### Data listing
┌──
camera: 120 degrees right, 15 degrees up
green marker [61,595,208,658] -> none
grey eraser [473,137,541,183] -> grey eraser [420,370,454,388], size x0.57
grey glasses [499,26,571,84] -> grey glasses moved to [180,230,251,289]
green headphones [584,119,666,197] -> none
└──
┌──
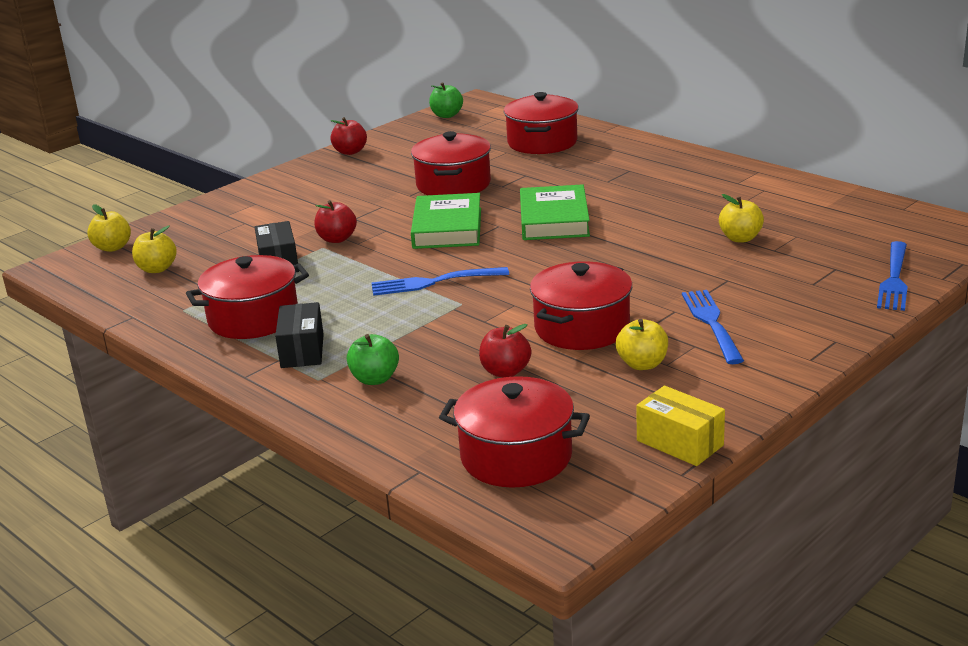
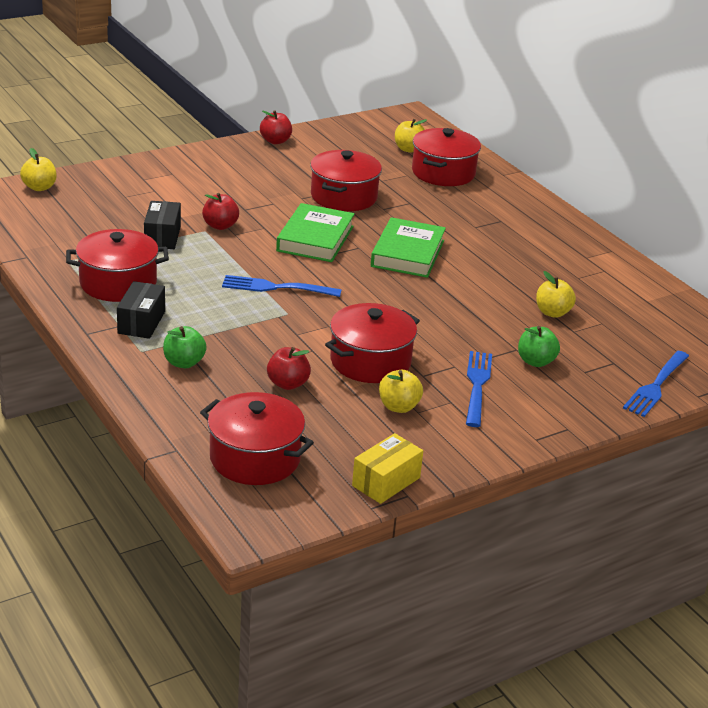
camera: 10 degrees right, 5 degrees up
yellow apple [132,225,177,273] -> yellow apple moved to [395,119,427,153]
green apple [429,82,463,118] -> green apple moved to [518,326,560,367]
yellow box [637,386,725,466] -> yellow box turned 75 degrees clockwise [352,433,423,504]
└──
┌──
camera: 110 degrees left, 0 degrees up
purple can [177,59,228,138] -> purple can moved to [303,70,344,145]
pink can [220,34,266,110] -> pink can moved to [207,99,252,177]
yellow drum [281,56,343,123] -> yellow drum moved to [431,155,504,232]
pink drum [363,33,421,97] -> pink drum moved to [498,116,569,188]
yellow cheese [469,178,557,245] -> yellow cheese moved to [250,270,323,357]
└──
Only the lines above starting at the one containing "camera: 120 degrees right, 15 degrees up" and ending at the one containing "green headphones [584,119,666,197] -> none", both included, are to be returned, exactly as they read.

camera: 120 degrees right, 15 degrees up
green marker [61,595,208,658] -> none
grey eraser [473,137,541,183] -> grey eraser [420,370,454,388], size x0.57
grey glasses [499,26,571,84] -> grey glasses moved to [180,230,251,289]
green headphones [584,119,666,197] -> none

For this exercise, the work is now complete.